= Beginning of Section =
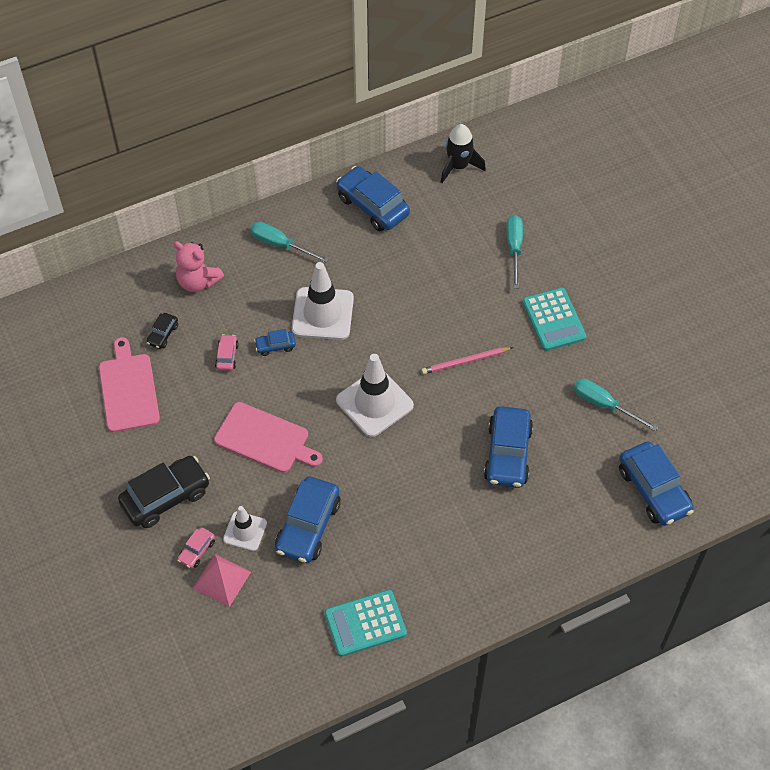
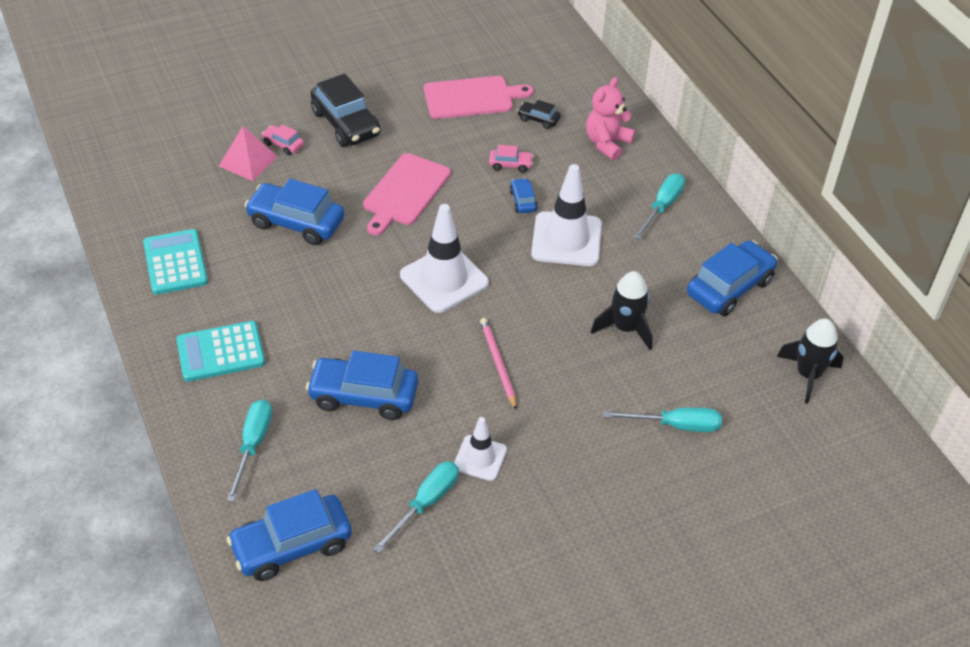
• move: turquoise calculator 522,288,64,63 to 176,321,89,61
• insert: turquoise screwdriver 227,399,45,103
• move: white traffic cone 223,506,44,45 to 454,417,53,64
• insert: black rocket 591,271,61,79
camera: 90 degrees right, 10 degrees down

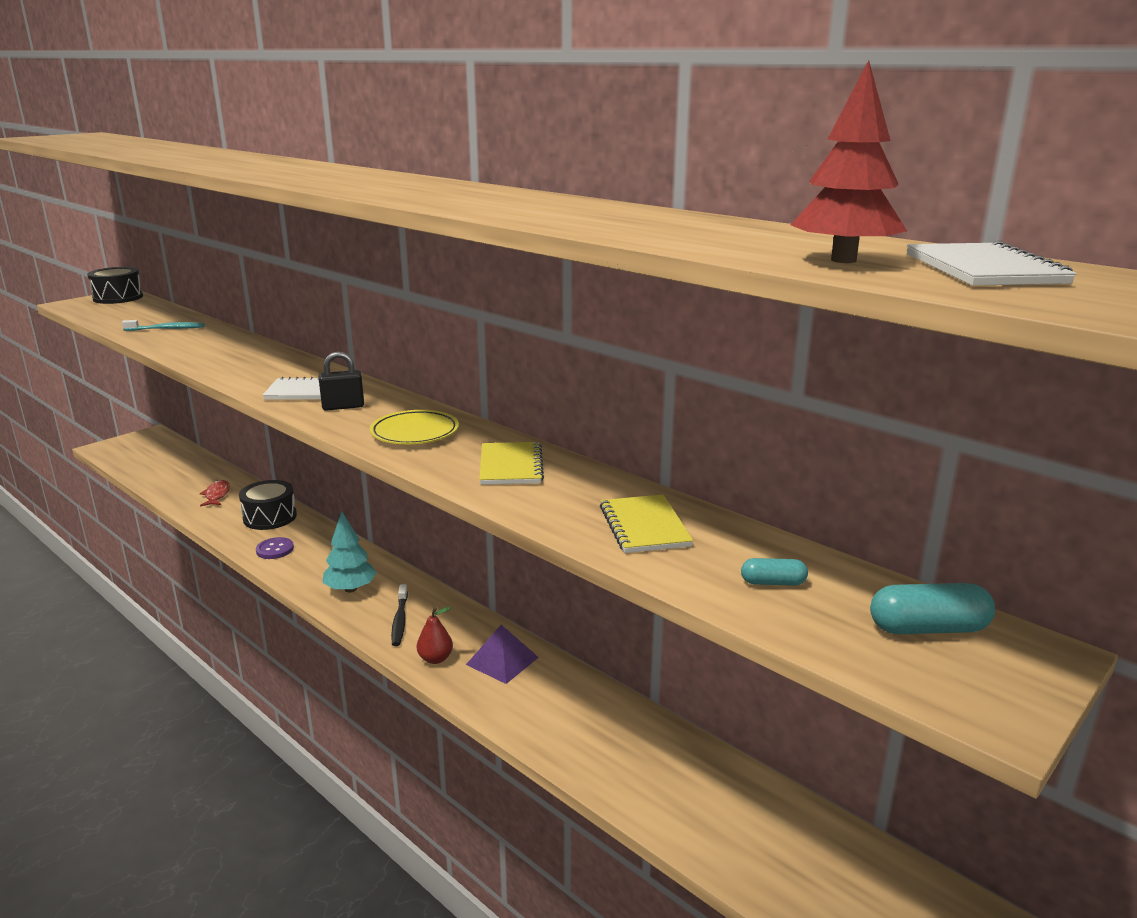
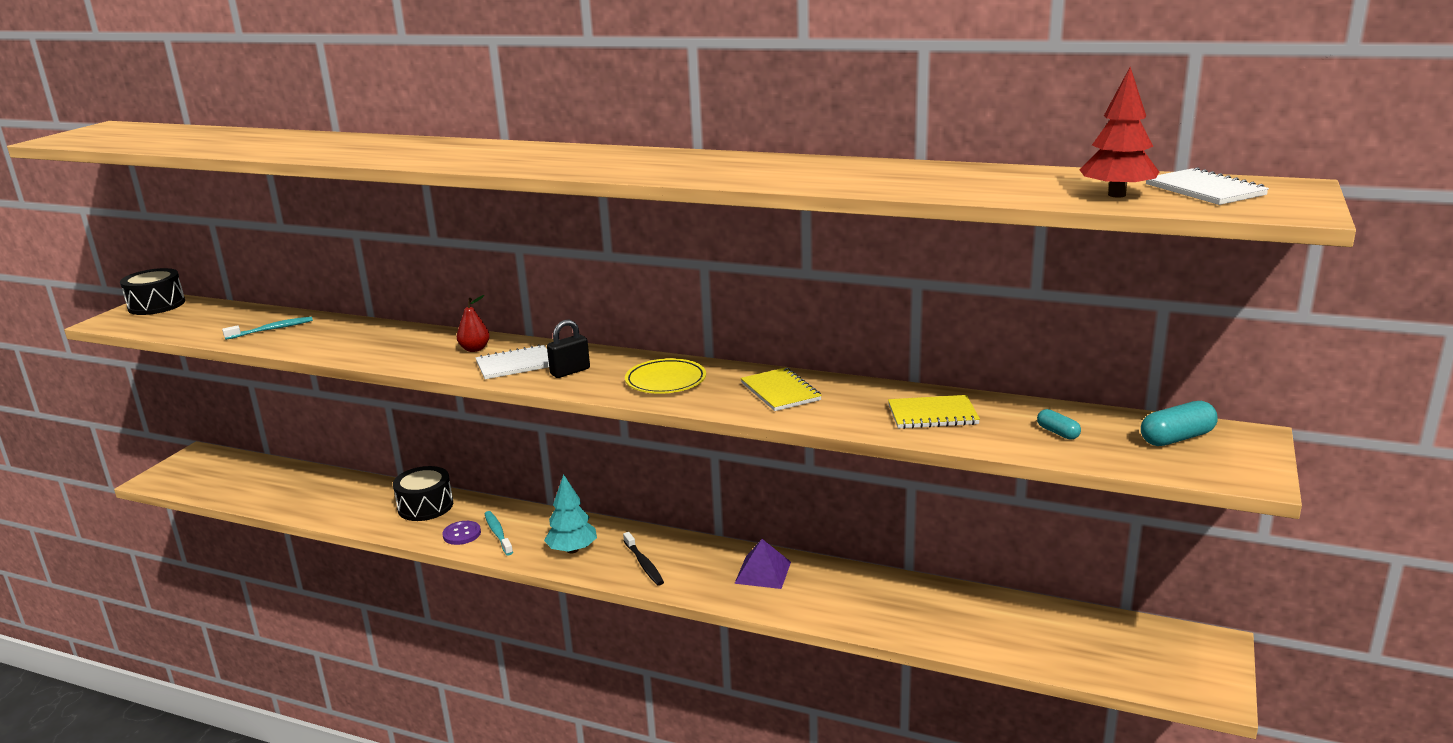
• move: red pear 417,607,36,57 to 457,295,33,57
• insert: turquoise toothbrush 485,511,28,45
• rotate: yellow notebook 600,495,93,58 = 888,395,92,34 60 degrees counterclockwise
• rotate: turquoise capsule 741,558,67,28 = 1037,409,44,31 75 degrees clockwise
• delete: red fish 200,480,30,26
camera: 20 degrees left, 0 degrees up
= End of Section =
Task directions :: The records above are to be transcribed word for word. Skip the images.

Solved problem ::
• move: turquoise calculator 522,288,64,63 to 176,321,89,61
• insert: turquoise screwdriver 227,399,45,103
• move: white traffic cone 223,506,44,45 to 454,417,53,64
• insert: black rocket 591,271,61,79
camera: 90 degrees right, 10 degrees down

• move: red pear 417,607,36,57 to 457,295,33,57
• insert: turquoise toothbrush 485,511,28,45
• rotate: yellow notebook 600,495,93,58 = 888,395,92,34 60 degrees counterclockwise
• rotate: turquoise capsule 741,558,67,28 = 1037,409,44,31 75 degrees clockwise
• delete: red fish 200,480,30,26
camera: 20 degrees left, 0 degrees up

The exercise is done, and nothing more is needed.